*** Begin section ***
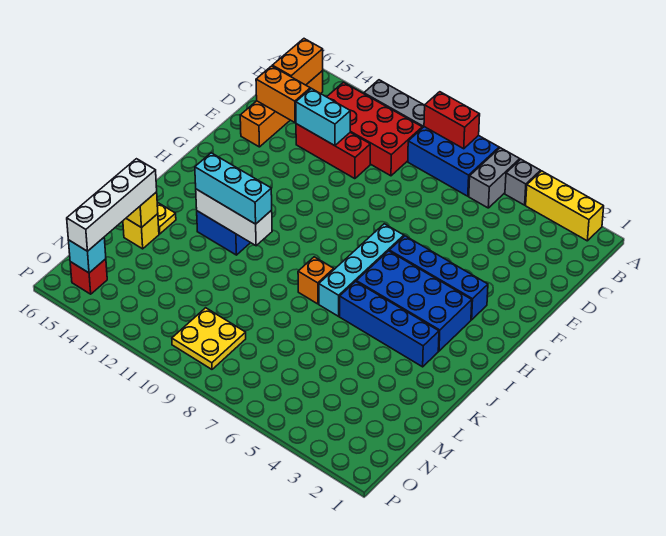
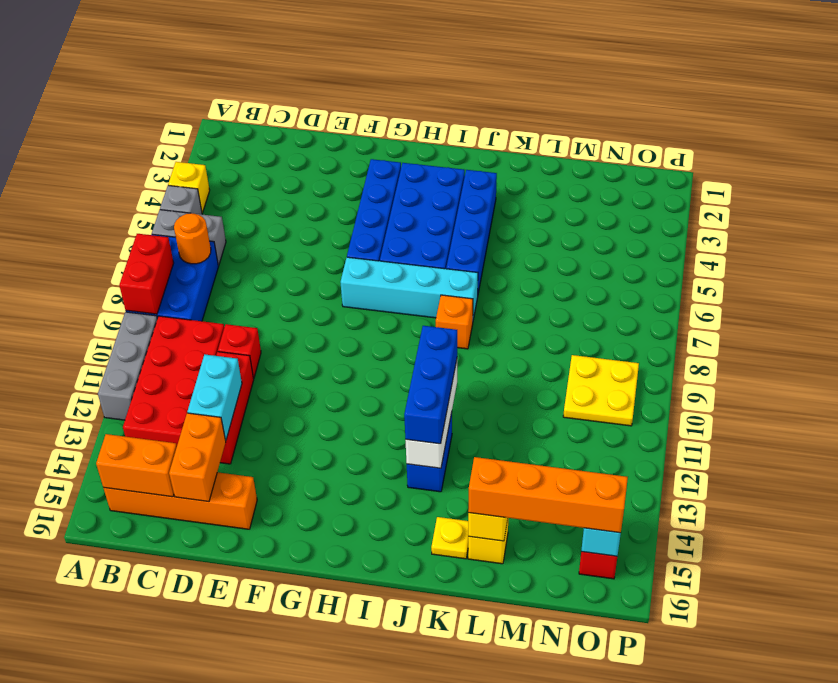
yellow brick A2:A4 level 1 -> yellow brick A4 level 1
none -> orange round brick B7 level 2
none -> red brick D10 level 1
cyan brick J11:J13 level 3 -> blue brick J11:J13 level 3
white brick L15:O15 level 3 -> orange brick L15:O15 level 3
*** End section ***
Task objective: Set down, exactly and without anything extra, every line from the one that contains "cyan brick J11:J13" through the final line of the material.

Task response:
cyan brick J11:J13 level 3 -> blue brick J11:J13 level 3
white brick L15:O15 level 3 -> orange brick L15:O15 level 3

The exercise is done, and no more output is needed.